▶ _Work instructions_:
Return all of the lines below exactly as they are.

= Beginning of Section =

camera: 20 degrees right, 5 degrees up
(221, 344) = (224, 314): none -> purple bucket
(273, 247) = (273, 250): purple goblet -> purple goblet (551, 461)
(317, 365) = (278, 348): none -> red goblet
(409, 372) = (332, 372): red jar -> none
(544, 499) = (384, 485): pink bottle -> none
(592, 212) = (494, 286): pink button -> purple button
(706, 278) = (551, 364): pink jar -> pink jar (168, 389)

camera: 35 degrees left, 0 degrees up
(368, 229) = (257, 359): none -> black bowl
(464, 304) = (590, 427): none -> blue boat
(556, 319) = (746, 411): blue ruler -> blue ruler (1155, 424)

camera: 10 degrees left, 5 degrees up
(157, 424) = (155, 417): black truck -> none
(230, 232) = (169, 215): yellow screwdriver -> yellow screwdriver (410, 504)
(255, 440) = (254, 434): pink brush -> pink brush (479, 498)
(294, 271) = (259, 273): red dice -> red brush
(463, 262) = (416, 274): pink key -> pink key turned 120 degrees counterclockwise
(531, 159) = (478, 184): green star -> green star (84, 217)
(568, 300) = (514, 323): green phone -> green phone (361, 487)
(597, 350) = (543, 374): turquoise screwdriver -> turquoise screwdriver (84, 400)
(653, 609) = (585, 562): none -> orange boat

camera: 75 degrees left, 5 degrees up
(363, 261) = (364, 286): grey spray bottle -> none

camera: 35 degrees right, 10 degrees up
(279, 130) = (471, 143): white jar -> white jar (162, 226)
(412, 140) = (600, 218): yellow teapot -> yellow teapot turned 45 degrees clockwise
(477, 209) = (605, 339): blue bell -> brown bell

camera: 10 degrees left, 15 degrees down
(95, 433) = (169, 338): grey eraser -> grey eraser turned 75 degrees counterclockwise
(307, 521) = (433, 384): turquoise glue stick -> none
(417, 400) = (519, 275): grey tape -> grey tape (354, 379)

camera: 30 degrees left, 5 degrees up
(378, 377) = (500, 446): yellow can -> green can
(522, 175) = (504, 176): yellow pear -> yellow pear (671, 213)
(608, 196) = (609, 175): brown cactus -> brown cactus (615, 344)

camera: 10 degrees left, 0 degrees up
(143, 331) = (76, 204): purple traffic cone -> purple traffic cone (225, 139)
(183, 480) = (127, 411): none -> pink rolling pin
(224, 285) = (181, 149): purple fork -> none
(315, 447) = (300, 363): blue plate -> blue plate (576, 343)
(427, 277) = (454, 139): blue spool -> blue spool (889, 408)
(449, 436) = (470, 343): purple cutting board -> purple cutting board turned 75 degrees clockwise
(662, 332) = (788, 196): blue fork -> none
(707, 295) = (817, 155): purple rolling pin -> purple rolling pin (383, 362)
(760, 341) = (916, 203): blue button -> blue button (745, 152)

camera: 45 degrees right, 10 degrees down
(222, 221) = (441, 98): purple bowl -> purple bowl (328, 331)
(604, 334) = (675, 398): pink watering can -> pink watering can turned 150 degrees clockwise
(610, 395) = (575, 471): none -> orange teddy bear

= End of Section =

▶ _Task result_:
camera: 20 degrees right, 5 degrees up
(221, 344) = (224, 314): none -> purple bucket
(273, 247) = (273, 250): purple goblet -> purple goblet (551, 461)
(317, 365) = (278, 348): none -> red goblet
(409, 372) = (332, 372): red jar -> none
(544, 499) = (384, 485): pink bottle -> none
(592, 212) = (494, 286): pink button -> purple button
(706, 278) = (551, 364): pink jar -> pink jar (168, 389)

camera: 35 degrees left, 0 degrees up
(368, 229) = (257, 359): none -> black bowl
(464, 304) = (590, 427): none -> blue boat
(556, 319) = (746, 411): blue ruler -> blue ruler (1155, 424)

camera: 10 degrees left, 5 degrees up
(157, 424) = (155, 417): black truck -> none
(230, 232) = (169, 215): yellow screwdriver -> yellow screwdriver (410, 504)
(255, 440) = (254, 434): pink brush -> pink brush (479, 498)
(294, 271) = (259, 273): red dice -> red brush
(463, 262) = (416, 274): pink key -> pink key turned 120 degrees counterclockwise
(531, 159) = (478, 184): green star -> green star (84, 217)
(568, 300) = (514, 323): green phone -> green phone (361, 487)
(597, 350) = (543, 374): turquoise screwdriver -> turquoise screwdriver (84, 400)
(653, 609) = (585, 562): none -> orange boat

camera: 75 degrees left, 5 degrees up
(363, 261) = (364, 286): grey spray bottle -> none

camera: 35 degrees right, 10 degrees up
(279, 130) = (471, 143): white jar -> white jar (162, 226)
(412, 140) = (600, 218): yellow teapot -> yellow teapot turned 45 degrees clockwise
(477, 209) = (605, 339): blue bell -> brown bell

camera: 10 degrees left, 15 degrees down
(95, 433) = (169, 338): grey eraser -> grey eraser turned 75 degrees counterclockwise
(307, 521) = (433, 384): turquoise glue stick -> none
(417, 400) = (519, 275): grey tape -> grey tape (354, 379)

camera: 30 degrees left, 5 degrees up
(378, 377) = (500, 446): yellow can -> green can
(522, 175) = (504, 176): yellow pear -> yellow pear (671, 213)
(608, 196) = (609, 175): brown cactus -> brown cactus (615, 344)

camera: 10 degrees left, 0 degrees up
(143, 331) = (76, 204): purple traffic cone -> purple traffic cone (225, 139)
(183, 480) = (127, 411): none -> pink rolling pin
(224, 285) = (181, 149): purple fork -> none
(315, 447) = (300, 363): blue plate -> blue plate (576, 343)
(427, 277) = (454, 139): blue spool -> blue spool (889, 408)
(449, 436) = (470, 343): purple cutting board -> purple cutting board turned 75 degrees clockwise
(662, 332) = (788, 196): blue fork -> none
(707, 295) = (817, 155): purple rolling pin -> purple rolling pin (383, 362)
(760, 341) = (916, 203): blue button -> blue button (745, 152)

camera: 45 degrees right, 10 degrees down
(222, 221) = (441, 98): purple bowl -> purple bowl (328, 331)
(604, 334) = (675, 398): pink watering can -> pink watering can turned 150 degrees clockwise
(610, 395) = (575, 471): none -> orange teddy bear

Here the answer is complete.